> EXERCISE DIRECTIONS
The listing must be copied out in full and exactly; no images go with it.

> MATERIALS PROVIDED

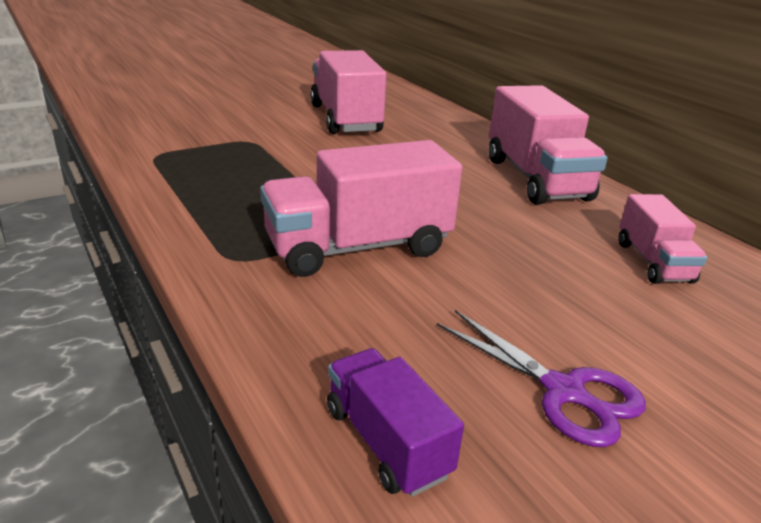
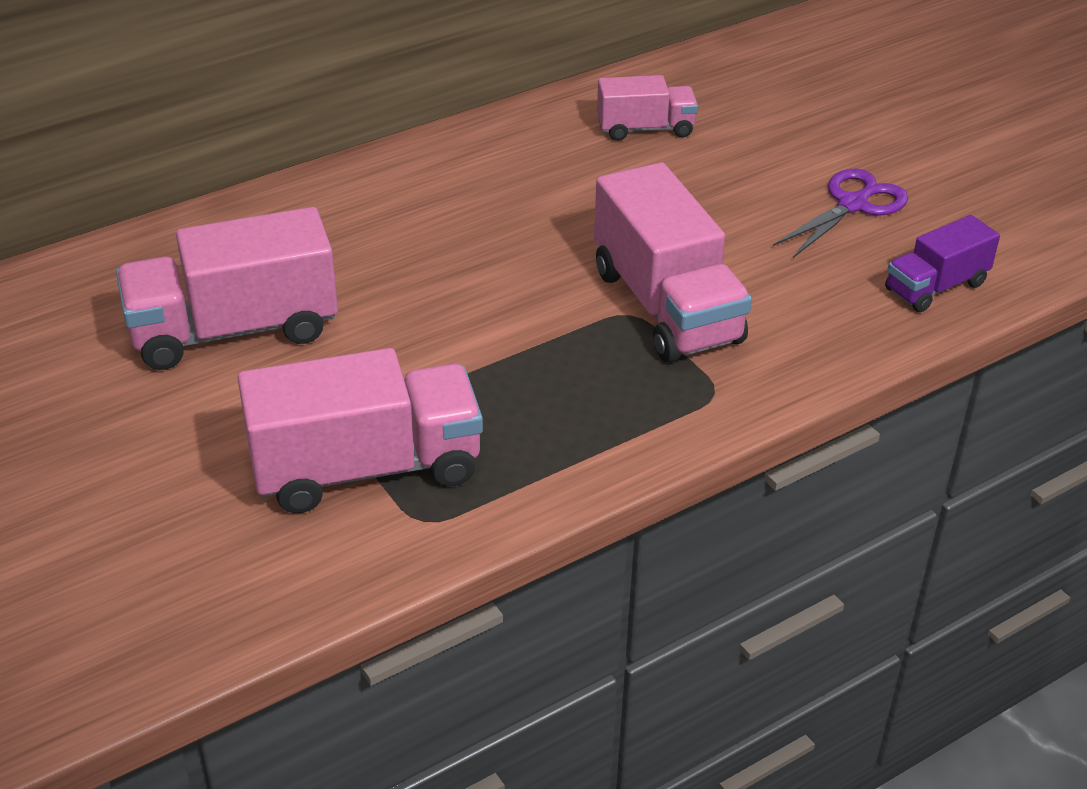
camera: 90 degrees left, 10 degrees up
(536, 179) = (457, 171): pink truck -> pink truck (366, 469)

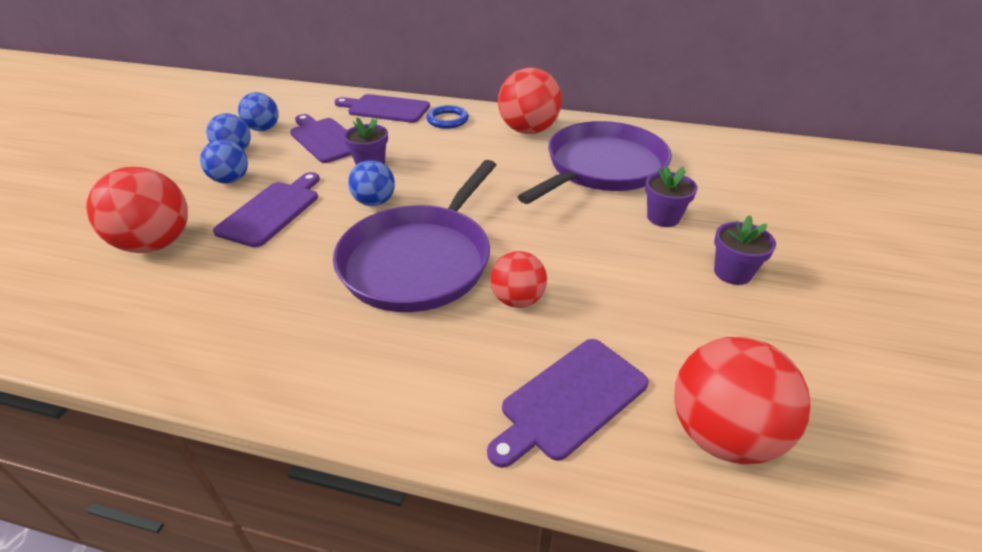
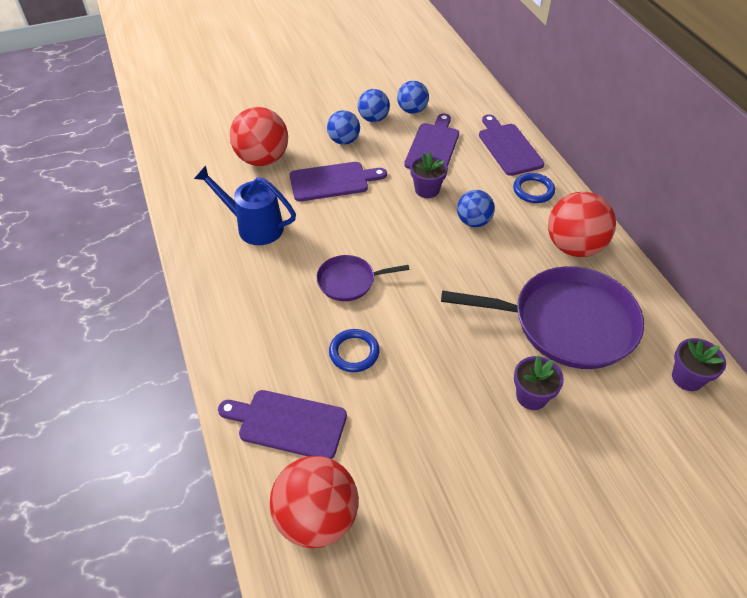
camera: 55 degrees right, 10 degrees up
(244, 297) = (254, 226): none -> blue watering can
(374, 202) = (387, 221): blue ball -> blue ball (473, 222)
(420, 260) = (349, 281): purple pan -> purple pan, size x0.49
(517, 300) = (354, 352): red ball -> blue ring
(732, 272) = (497, 472): purple flower pot -> purple flower pot (687, 378)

> RESULT BELOW
camera: 90 degrees left, 10 degrees up
(536, 179) = (457, 171): pink truck -> pink truck (366, 469)

camera: 55 degrees right, 10 degrees up
(244, 297) = (254, 226): none -> blue watering can
(374, 202) = (387, 221): blue ball -> blue ball (473, 222)
(420, 260) = (349, 281): purple pan -> purple pan, size x0.49
(517, 300) = (354, 352): red ball -> blue ring
(732, 272) = (497, 472): purple flower pot -> purple flower pot (687, 378)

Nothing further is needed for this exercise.